Data under study:
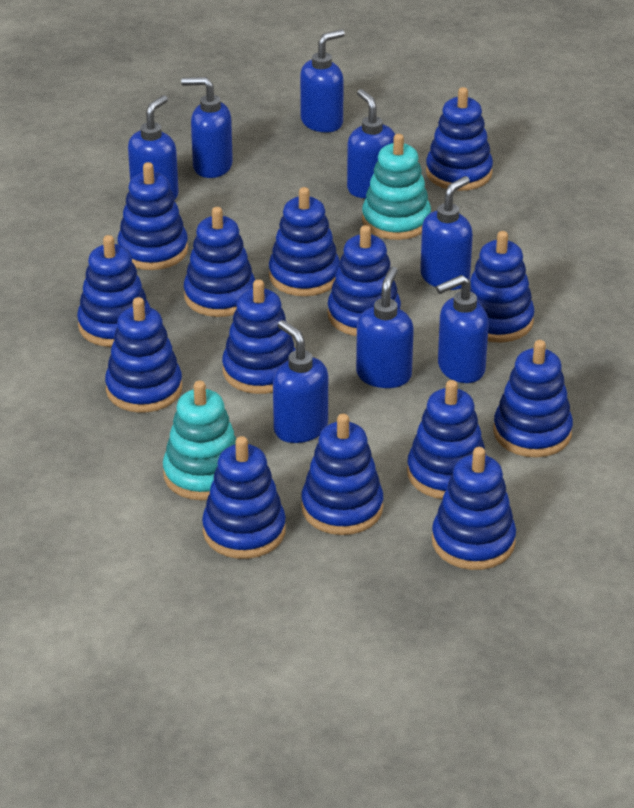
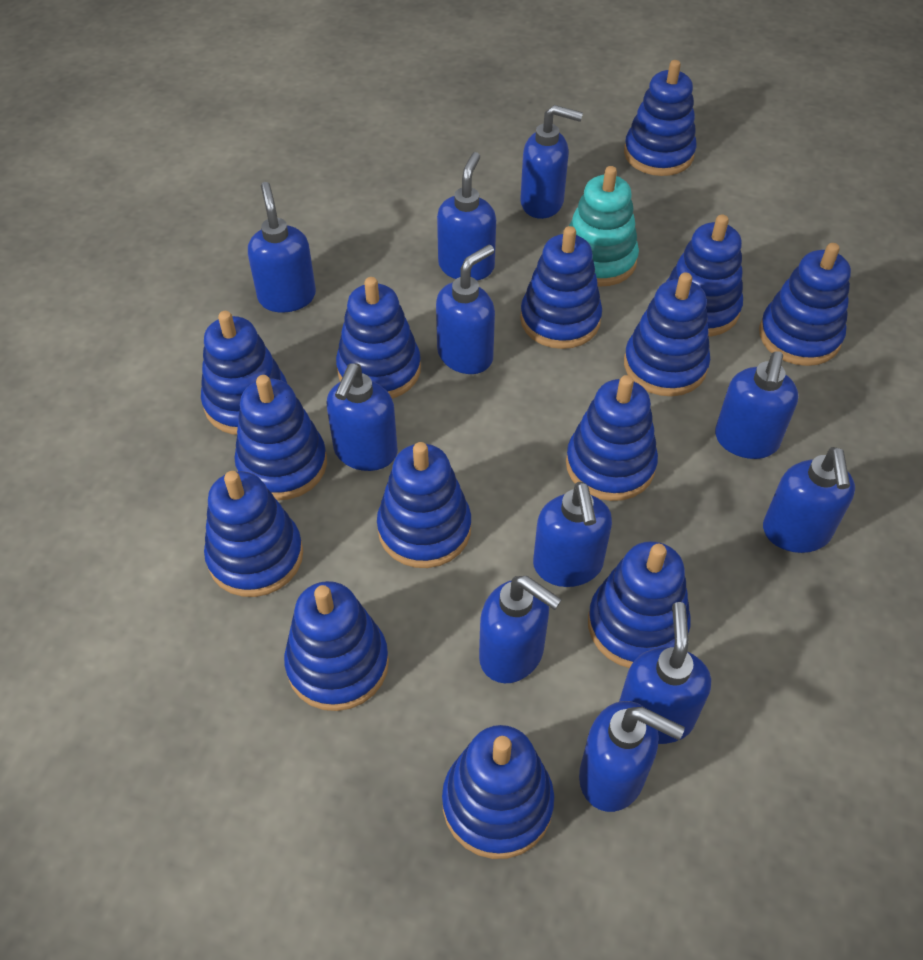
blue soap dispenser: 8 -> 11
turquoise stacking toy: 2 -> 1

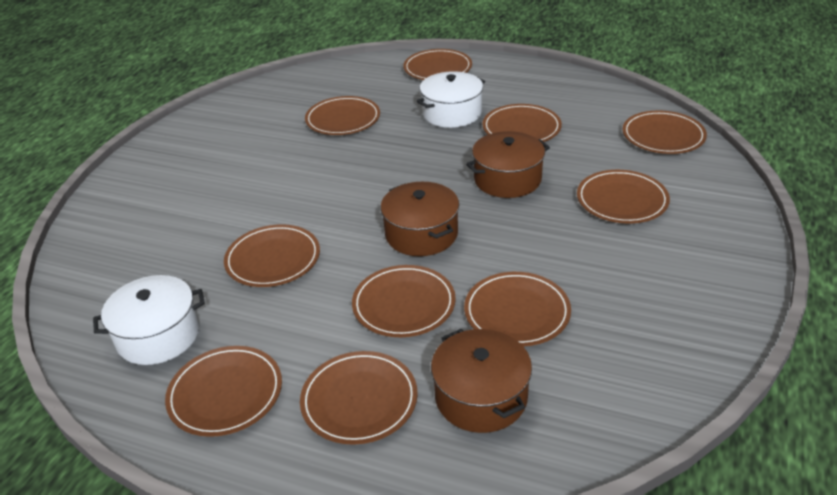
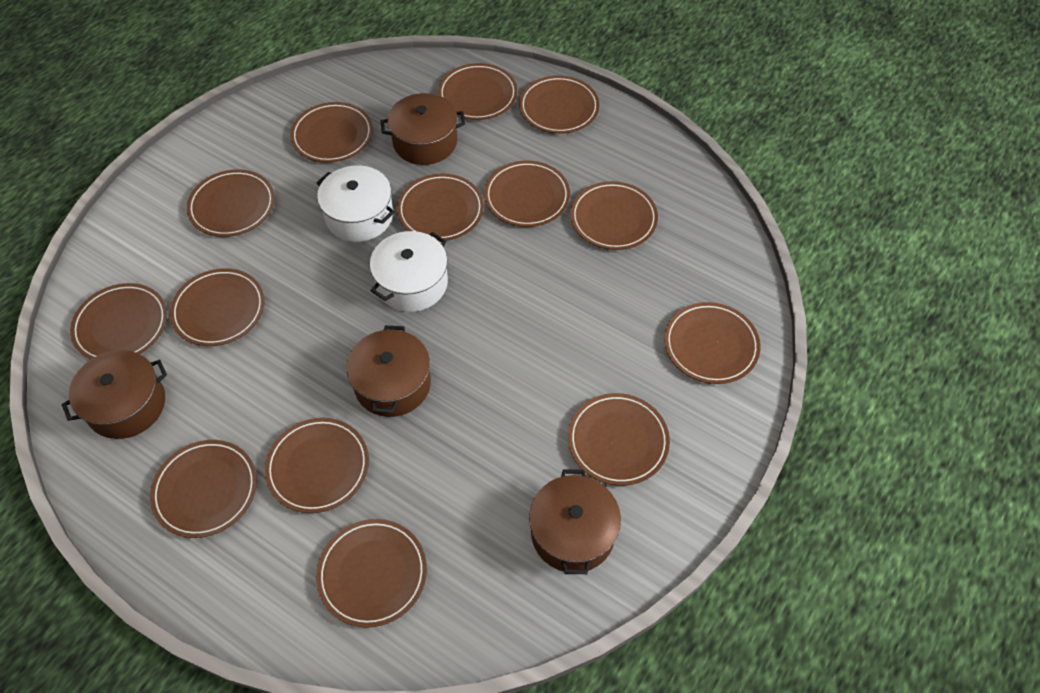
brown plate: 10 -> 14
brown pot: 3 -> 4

* * *

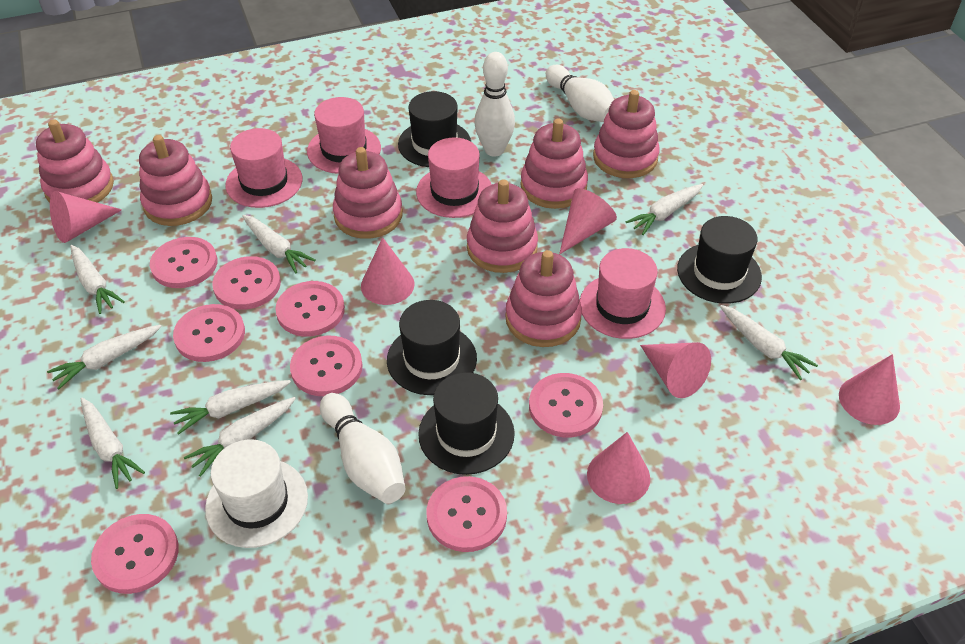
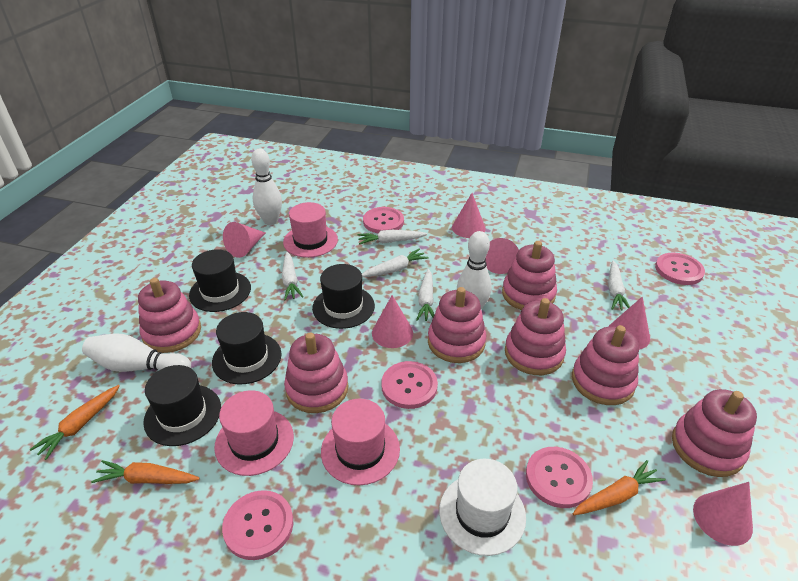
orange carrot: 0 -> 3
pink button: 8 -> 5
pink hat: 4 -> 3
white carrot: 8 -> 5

==

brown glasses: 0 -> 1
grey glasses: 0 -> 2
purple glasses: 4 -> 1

What needs to be done: Give the number of lines in the listing that contain the string "glasses". Write nothing else.

Reply to the exercise: 3